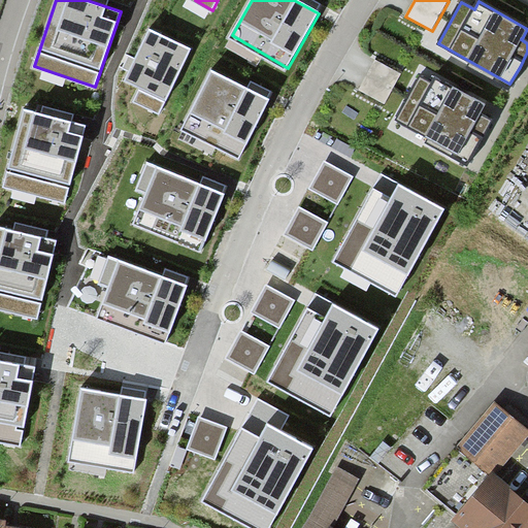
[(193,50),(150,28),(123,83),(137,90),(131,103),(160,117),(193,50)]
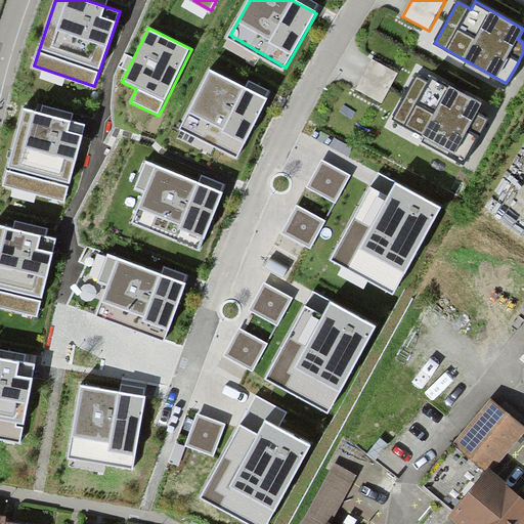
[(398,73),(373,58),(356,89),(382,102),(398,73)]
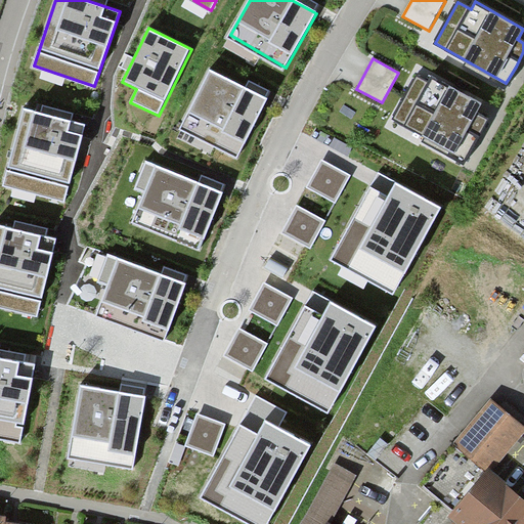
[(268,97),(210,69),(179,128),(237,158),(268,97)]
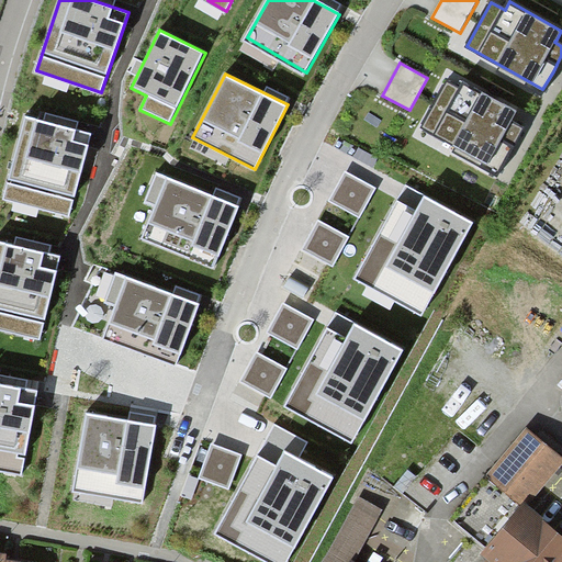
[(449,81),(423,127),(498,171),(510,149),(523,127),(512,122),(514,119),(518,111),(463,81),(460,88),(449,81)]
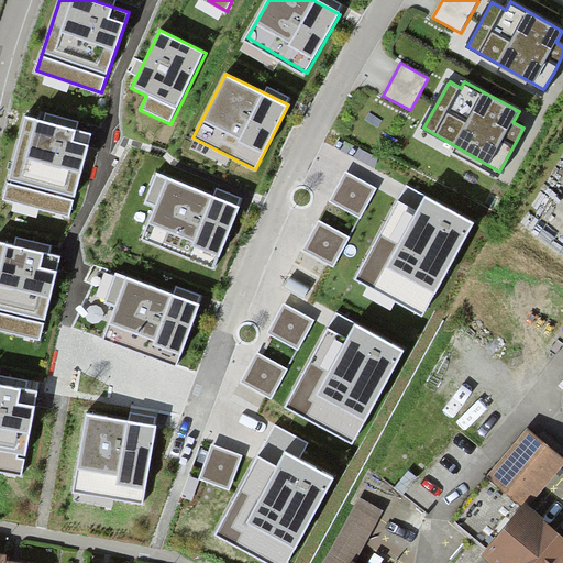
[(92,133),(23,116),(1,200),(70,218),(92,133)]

○ ○ ○ ○ ○ ○ ○

**Exercise details:** Reproduce every record above exactly as given, excluding pictures from the result.

**Worked solution:**
[(193,50),(150,28),(123,83),(137,90),(131,103),(160,117),(193,50)]
[(398,73),(373,58),(356,89),(382,102),(398,73)]
[(268,97),(210,69),(179,128),(237,158),(268,97)]
[(449,81),(423,127),(498,171),(510,149),(523,127),(512,122),(514,119),(518,111),(463,81),(460,88),(449,81)]
[(92,133),(23,116),(1,200),(70,218),(92,133)]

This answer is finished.